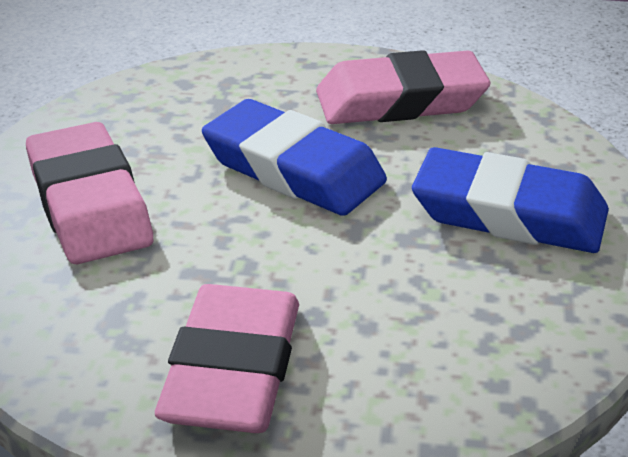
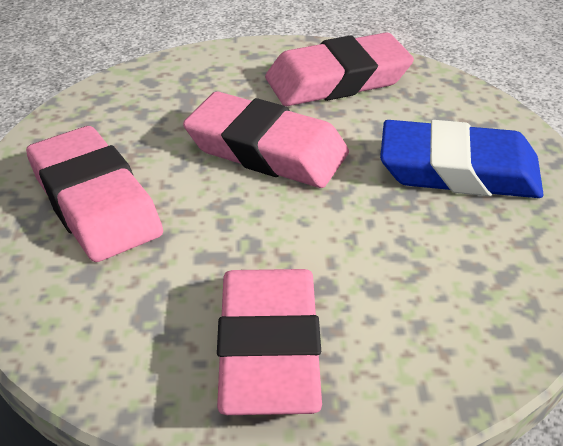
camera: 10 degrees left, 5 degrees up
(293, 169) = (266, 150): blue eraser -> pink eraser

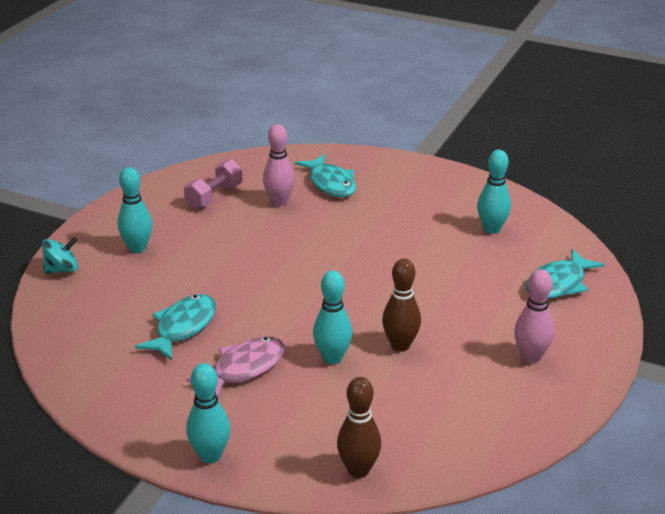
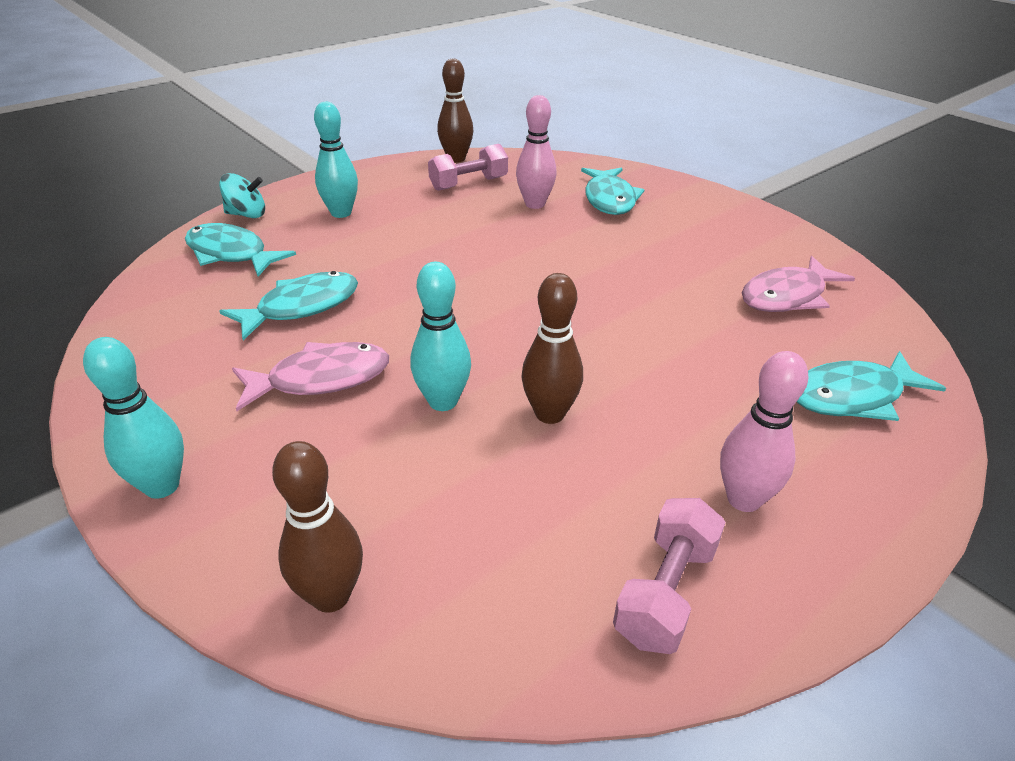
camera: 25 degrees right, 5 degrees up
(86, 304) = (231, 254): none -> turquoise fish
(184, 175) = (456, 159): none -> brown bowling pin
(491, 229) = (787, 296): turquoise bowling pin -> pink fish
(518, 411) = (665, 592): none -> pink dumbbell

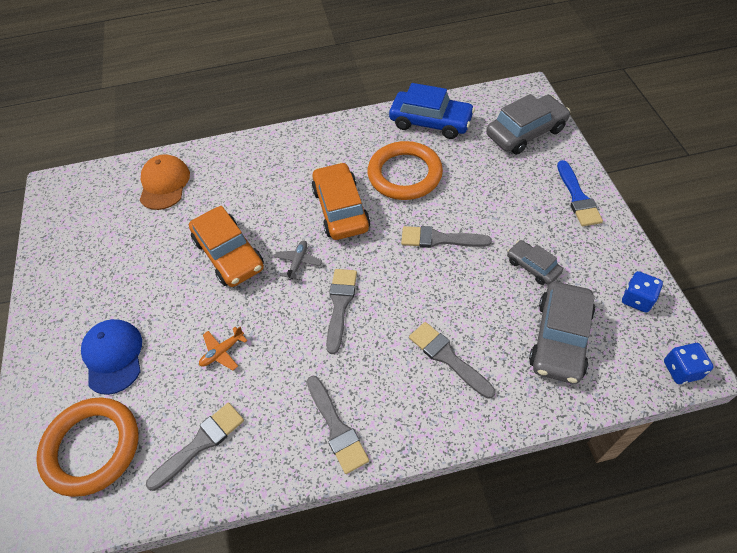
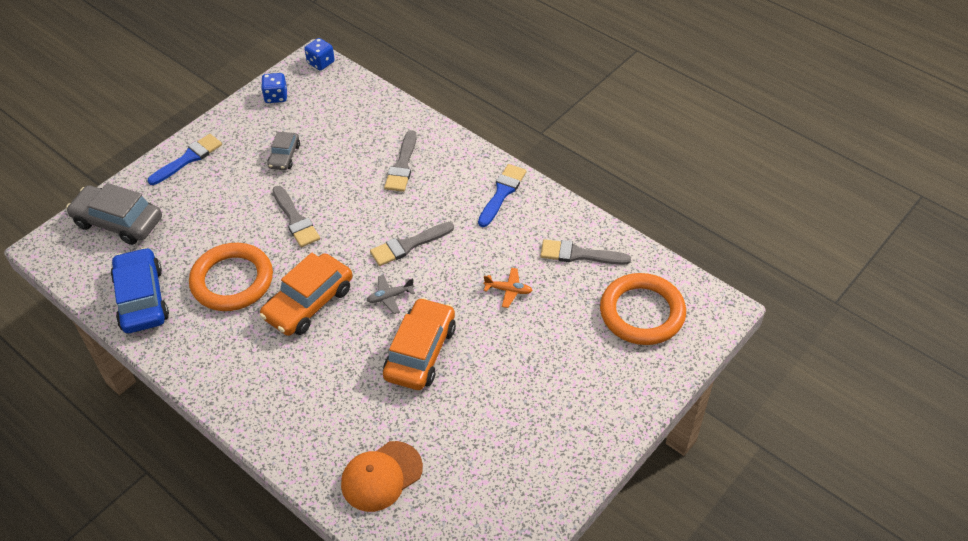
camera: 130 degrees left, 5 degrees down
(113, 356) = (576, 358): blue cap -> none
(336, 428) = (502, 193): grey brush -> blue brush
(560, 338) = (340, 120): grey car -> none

※ ※ ※

● What you are asked to do:
Each line from the one that contains "camera: 25 degrees right, 5 degrees up" to the end of the listing must be quoted exactly; no other line and no picture belongs in the copy.

● Answer:
camera: 25 degrees right, 5 degrees up
(86, 304) = (231, 254): none -> turquoise fish
(184, 175) = (456, 159): none -> brown bowling pin
(491, 229) = (787, 296): turquoise bowling pin -> pink fish
(518, 411) = (665, 592): none -> pink dumbbell

camera: 130 degrees left, 5 degrees down
(113, 356) = (576, 358): blue cap -> none
(336, 428) = (502, 193): grey brush -> blue brush
(560, 338) = (340, 120): grey car -> none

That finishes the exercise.